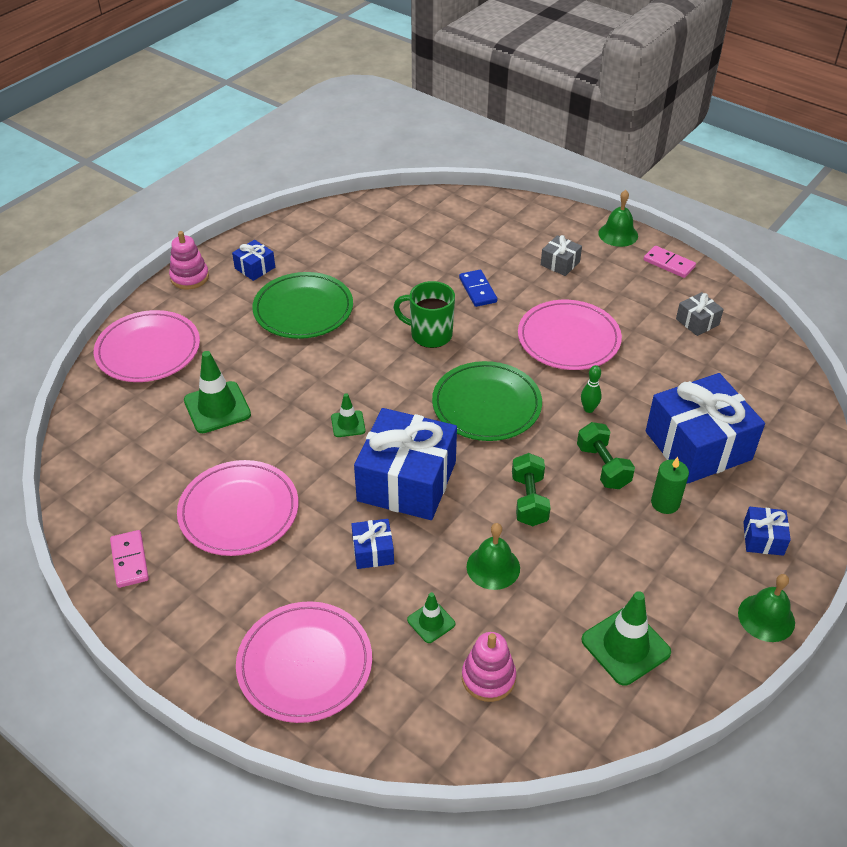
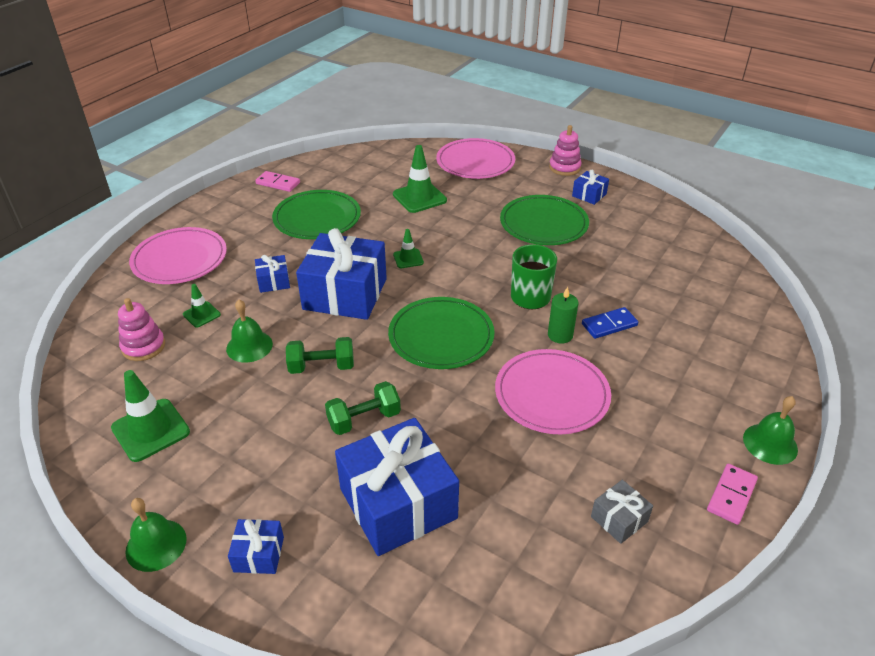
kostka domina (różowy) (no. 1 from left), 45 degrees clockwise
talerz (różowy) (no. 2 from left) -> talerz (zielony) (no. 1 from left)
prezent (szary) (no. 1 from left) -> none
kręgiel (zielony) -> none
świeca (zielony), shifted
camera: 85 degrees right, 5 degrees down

---*---

YOUR TASK → In the records above, find each line with the word "różowy" and copy it out.

ANSWER BELOW →
kostka domina (różowy) (no. 1 from left), 45 degrees clockwise
talerz (różowy) (no. 2 from left) -> talerz (zielony) (no. 1 from left)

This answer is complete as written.